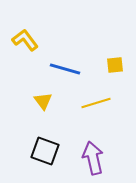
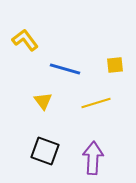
purple arrow: rotated 16 degrees clockwise
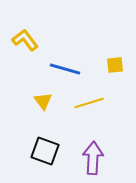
yellow line: moved 7 px left
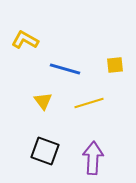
yellow L-shape: rotated 24 degrees counterclockwise
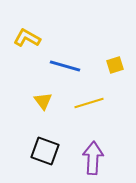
yellow L-shape: moved 2 px right, 2 px up
yellow square: rotated 12 degrees counterclockwise
blue line: moved 3 px up
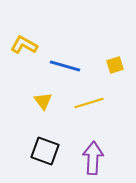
yellow L-shape: moved 3 px left, 7 px down
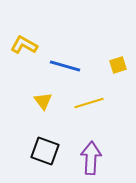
yellow square: moved 3 px right
purple arrow: moved 2 px left
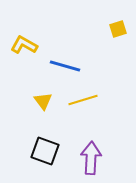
yellow square: moved 36 px up
yellow line: moved 6 px left, 3 px up
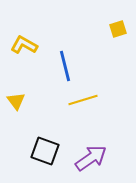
blue line: rotated 60 degrees clockwise
yellow triangle: moved 27 px left
purple arrow: rotated 52 degrees clockwise
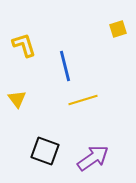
yellow L-shape: rotated 44 degrees clockwise
yellow triangle: moved 1 px right, 2 px up
purple arrow: moved 2 px right
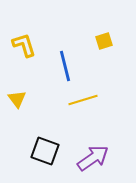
yellow square: moved 14 px left, 12 px down
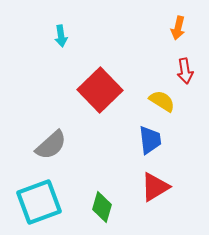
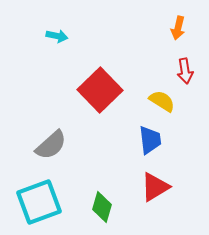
cyan arrow: moved 4 px left; rotated 70 degrees counterclockwise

*Task description:* Put every line in the records above into a numbered list, omitting the pictures and any blank lines.

*Correct output:*
1. purple arrow: rotated 16 degrees clockwise
2. yellow line: moved 7 px left
3. yellow L-shape: rotated 24 degrees counterclockwise
4. yellow L-shape: moved 2 px right, 2 px up
5. yellow square: rotated 12 degrees counterclockwise
6. blue line: moved 3 px up
7. yellow L-shape: moved 3 px left, 7 px down
8. yellow square: moved 3 px right
9. purple arrow: moved 2 px left
10. yellow square: moved 36 px up
11. yellow line: moved 6 px left, 3 px up
12. blue line: rotated 60 degrees clockwise
13. yellow triangle: moved 27 px left
14. purple arrow: rotated 52 degrees clockwise
15. yellow L-shape: rotated 44 degrees clockwise
16. yellow triangle: moved 1 px right, 2 px up
17. purple arrow: moved 2 px right
18. yellow square: moved 14 px left, 12 px down
19. cyan arrow: moved 4 px left; rotated 70 degrees counterclockwise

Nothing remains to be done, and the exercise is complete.